Convert the material, from its first line through the line containing "kestrels (788, 746)", into a JSON list of strings with one string per line and blank lines left out.
— BEGIN Listed entries —
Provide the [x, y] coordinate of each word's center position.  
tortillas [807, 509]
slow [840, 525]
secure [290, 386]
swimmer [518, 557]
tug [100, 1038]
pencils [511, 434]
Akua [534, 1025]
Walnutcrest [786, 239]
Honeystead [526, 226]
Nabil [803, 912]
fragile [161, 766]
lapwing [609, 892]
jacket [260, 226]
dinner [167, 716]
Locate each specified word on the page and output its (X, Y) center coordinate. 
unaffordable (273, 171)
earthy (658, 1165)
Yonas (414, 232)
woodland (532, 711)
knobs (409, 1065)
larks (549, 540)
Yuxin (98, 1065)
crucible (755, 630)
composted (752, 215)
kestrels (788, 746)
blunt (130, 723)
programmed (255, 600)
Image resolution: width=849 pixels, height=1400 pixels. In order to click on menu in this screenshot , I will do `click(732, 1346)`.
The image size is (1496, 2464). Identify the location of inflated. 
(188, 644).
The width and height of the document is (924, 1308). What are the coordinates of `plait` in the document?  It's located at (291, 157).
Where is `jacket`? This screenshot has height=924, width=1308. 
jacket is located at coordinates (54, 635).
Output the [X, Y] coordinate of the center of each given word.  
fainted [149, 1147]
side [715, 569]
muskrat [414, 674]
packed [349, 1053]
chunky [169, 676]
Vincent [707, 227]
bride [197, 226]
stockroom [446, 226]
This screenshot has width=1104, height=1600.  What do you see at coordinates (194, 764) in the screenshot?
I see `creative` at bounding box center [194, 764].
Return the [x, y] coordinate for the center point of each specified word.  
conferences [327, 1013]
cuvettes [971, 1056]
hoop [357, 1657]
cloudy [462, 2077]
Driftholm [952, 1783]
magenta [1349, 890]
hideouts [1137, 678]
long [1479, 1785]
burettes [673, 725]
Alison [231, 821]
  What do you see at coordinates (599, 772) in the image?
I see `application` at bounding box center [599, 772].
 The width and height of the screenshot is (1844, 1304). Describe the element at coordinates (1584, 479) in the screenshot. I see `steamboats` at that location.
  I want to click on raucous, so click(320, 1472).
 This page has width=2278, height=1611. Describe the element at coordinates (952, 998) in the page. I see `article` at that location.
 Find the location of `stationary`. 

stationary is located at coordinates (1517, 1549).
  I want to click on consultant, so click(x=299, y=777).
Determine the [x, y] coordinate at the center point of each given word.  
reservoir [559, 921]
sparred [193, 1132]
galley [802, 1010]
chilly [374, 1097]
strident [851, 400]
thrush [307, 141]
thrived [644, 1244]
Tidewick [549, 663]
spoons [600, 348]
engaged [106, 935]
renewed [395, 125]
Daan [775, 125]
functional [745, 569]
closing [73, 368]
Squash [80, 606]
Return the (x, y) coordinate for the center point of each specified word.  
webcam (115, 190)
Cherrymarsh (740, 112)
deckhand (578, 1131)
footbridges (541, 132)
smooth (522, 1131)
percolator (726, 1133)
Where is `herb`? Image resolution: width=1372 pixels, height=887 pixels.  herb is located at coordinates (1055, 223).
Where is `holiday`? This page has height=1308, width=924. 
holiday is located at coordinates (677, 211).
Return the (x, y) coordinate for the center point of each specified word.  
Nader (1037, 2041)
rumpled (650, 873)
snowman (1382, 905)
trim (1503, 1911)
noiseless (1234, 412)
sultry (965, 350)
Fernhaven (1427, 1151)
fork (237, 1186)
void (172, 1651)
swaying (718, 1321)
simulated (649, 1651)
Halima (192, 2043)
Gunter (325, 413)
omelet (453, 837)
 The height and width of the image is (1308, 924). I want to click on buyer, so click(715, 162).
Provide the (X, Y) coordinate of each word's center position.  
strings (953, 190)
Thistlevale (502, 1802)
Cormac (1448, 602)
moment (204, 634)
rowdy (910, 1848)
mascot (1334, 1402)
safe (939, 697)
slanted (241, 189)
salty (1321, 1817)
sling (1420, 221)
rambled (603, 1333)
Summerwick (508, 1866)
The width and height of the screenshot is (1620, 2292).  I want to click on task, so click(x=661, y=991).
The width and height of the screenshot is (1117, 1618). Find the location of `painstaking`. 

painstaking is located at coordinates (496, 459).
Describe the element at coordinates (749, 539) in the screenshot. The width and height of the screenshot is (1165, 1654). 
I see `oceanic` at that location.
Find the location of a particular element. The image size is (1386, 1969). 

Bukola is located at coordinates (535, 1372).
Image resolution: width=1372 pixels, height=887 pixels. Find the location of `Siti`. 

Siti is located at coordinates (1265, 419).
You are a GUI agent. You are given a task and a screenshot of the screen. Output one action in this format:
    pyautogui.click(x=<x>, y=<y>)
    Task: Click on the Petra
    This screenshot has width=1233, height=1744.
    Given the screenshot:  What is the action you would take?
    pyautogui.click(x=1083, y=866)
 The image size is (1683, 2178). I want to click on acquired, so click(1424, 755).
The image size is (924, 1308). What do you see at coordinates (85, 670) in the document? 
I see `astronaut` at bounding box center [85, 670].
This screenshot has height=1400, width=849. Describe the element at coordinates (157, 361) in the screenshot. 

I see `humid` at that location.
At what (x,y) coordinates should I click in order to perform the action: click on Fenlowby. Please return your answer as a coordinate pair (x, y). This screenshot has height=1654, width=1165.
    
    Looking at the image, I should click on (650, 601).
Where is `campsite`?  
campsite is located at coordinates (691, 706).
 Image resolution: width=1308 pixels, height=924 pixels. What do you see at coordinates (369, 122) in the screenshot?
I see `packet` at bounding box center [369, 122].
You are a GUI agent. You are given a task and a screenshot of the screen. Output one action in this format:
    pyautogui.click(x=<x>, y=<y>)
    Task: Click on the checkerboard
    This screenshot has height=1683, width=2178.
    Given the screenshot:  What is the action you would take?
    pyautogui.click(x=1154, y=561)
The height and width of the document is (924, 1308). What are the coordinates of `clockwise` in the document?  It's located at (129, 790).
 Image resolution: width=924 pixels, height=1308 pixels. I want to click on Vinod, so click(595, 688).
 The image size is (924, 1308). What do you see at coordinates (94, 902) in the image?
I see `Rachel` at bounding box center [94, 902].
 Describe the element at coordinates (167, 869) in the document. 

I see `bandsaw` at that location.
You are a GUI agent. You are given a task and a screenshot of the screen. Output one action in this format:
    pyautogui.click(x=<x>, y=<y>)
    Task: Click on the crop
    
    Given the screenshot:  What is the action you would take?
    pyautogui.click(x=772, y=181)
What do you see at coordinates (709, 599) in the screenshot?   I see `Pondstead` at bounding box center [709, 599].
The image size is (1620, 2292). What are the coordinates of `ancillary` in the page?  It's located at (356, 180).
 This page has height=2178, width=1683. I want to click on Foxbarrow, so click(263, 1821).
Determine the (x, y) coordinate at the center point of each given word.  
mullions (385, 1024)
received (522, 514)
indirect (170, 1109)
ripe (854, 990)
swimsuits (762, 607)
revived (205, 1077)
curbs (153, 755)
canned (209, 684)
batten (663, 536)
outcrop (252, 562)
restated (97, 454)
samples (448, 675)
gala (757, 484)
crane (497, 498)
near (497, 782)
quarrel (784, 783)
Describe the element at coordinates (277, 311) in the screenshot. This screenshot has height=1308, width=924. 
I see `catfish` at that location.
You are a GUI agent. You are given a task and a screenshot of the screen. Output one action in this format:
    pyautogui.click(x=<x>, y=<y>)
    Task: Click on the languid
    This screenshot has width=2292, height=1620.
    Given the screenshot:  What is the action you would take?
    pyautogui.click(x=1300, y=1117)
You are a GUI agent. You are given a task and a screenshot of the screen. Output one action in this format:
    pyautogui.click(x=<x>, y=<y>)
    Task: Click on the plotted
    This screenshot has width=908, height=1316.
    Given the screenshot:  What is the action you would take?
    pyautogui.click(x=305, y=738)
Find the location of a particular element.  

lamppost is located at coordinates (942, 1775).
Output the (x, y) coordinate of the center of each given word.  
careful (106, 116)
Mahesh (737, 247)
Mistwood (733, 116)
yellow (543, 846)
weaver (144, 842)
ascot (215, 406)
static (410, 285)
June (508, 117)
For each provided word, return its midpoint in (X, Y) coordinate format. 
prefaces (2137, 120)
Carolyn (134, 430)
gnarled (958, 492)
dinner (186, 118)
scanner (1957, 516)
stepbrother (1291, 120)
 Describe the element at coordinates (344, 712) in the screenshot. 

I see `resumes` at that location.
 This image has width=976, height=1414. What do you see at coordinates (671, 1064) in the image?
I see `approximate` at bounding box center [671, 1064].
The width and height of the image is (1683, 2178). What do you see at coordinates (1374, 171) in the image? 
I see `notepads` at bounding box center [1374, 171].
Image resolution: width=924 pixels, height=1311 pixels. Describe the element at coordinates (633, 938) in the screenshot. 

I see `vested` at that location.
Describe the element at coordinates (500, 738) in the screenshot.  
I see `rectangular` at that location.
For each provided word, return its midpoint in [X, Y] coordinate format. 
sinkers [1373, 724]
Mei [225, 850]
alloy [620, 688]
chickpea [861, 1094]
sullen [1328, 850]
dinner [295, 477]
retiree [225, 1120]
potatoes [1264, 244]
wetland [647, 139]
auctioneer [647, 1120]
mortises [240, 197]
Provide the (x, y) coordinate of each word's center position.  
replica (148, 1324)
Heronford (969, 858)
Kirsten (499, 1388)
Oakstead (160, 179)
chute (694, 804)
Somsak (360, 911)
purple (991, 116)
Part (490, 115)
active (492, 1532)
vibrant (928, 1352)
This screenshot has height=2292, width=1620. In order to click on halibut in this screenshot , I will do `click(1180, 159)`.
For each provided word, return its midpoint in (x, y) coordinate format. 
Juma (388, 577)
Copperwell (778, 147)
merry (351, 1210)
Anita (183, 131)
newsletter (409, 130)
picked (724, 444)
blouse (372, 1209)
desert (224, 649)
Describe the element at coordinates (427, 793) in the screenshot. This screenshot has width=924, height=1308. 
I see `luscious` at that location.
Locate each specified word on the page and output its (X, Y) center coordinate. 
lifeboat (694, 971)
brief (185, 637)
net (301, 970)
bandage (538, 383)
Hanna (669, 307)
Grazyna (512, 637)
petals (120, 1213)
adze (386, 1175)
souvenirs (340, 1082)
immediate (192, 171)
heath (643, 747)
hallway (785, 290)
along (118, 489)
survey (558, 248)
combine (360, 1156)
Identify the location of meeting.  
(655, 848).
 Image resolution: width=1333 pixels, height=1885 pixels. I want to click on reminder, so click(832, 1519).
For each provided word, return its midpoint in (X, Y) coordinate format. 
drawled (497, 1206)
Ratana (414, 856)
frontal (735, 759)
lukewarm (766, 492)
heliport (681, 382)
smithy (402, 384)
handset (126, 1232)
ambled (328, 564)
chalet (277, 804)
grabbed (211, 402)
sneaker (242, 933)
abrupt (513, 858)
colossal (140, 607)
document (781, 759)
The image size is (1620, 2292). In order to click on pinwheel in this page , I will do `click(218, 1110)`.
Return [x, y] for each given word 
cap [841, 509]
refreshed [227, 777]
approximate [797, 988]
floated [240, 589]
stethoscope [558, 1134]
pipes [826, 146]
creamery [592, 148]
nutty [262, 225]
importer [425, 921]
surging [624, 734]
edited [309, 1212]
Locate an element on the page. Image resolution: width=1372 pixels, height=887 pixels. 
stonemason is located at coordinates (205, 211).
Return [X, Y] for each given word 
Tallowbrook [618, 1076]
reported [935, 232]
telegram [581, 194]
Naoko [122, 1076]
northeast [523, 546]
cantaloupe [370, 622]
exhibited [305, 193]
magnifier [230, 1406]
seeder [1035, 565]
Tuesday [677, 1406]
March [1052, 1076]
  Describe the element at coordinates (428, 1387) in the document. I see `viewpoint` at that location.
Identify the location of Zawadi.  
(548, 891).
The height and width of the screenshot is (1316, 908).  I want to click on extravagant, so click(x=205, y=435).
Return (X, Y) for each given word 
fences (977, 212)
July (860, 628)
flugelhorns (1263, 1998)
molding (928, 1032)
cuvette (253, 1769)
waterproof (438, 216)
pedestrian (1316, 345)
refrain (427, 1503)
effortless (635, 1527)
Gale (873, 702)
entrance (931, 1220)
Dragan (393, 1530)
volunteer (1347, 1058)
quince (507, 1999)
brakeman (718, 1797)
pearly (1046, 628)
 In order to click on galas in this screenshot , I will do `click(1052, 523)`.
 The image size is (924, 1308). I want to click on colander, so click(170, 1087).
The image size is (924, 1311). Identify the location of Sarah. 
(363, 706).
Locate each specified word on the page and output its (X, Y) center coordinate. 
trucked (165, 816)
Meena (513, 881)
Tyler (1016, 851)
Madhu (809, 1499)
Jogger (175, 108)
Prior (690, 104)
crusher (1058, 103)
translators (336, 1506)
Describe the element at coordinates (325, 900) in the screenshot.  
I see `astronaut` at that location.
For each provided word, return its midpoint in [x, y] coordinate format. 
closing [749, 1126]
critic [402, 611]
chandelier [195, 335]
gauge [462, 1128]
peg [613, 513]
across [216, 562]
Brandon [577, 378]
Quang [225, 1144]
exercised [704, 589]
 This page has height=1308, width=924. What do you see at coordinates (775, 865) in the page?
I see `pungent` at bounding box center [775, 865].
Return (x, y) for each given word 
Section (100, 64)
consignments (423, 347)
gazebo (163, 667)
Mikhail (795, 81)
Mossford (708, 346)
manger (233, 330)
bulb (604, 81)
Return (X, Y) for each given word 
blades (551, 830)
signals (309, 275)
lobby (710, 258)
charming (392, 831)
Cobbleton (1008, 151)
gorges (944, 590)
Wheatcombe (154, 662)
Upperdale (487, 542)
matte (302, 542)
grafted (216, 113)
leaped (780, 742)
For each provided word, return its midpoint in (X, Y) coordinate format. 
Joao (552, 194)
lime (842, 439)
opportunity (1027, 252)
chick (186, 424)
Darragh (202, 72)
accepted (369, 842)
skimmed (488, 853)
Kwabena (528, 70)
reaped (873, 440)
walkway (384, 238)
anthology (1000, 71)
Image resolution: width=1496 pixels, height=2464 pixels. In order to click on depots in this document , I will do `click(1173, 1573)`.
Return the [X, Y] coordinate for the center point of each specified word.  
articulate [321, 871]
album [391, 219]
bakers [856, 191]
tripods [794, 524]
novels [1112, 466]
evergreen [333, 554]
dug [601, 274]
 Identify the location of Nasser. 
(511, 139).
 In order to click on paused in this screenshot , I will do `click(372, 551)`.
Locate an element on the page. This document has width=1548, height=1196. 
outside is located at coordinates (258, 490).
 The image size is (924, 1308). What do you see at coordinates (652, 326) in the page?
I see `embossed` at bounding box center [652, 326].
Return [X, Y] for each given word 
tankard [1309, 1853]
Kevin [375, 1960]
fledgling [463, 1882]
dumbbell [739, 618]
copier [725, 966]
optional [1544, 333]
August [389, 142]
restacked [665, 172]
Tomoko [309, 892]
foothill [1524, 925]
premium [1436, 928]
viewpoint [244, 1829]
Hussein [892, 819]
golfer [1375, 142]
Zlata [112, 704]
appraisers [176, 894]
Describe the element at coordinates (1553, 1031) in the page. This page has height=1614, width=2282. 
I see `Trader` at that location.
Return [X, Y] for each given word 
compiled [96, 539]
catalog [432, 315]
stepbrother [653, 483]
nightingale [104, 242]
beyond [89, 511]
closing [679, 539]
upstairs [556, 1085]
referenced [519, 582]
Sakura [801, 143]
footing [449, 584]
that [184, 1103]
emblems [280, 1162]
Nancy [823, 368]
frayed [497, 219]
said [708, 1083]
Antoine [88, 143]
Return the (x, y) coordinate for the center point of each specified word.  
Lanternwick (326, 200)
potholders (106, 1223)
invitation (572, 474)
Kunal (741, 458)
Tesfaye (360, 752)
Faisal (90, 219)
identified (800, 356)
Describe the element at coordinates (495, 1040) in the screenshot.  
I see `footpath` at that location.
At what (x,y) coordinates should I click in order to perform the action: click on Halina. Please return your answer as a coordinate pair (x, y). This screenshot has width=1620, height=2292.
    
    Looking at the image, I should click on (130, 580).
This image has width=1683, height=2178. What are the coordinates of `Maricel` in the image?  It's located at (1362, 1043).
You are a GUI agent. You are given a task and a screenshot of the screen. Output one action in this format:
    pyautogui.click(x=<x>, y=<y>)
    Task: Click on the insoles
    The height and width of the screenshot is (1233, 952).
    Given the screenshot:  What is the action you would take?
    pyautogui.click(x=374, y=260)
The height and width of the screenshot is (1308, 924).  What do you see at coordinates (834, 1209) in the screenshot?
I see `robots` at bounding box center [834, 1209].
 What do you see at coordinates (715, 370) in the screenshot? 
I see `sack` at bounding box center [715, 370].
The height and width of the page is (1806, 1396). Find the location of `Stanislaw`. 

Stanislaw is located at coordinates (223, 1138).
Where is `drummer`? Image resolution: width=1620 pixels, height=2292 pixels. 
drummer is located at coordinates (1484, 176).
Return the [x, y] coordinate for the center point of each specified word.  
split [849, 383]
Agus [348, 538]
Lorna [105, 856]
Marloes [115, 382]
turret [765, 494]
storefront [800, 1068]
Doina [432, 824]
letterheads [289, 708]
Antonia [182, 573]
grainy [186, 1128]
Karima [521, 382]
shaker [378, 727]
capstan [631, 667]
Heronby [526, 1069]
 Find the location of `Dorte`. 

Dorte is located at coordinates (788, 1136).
— END Listed entries —
§ **Response**:
[
  "Provide the [x, y] coordinate of each word's center position.  ",
  "tortillas [807, 509]",
  "slow [840, 525]",
  "secure [290, 386]",
  "swimmer [518, 557]",
  "tug [100, 1038]",
  "pencils [511, 434]",
  "Akua [534, 1025]",
  "Walnutcrest [786, 239]",
  "Honeystead [526, 226]",
  "Nabil [803, 912]",
  "fragile [161, 766]",
  "lapwing [609, 892]",
  "jacket [260, 226]",
  "dinner [167, 716]",
  "Locate each specified word on the page and output its (X, Y) center coordinate. ",
  "unaffordable (273, 171)",
  "earthy (658, 1165)",
  "Yonas (414, 232)",
  "woodland (532, 711)",
  "knobs (409, 1065)",
  "larks (549, 540)",
  "Yuxin (98, 1065)",
  "crucible (755, 630)",
  "composted (752, 215)",
  "kestrels (788, 746)"
]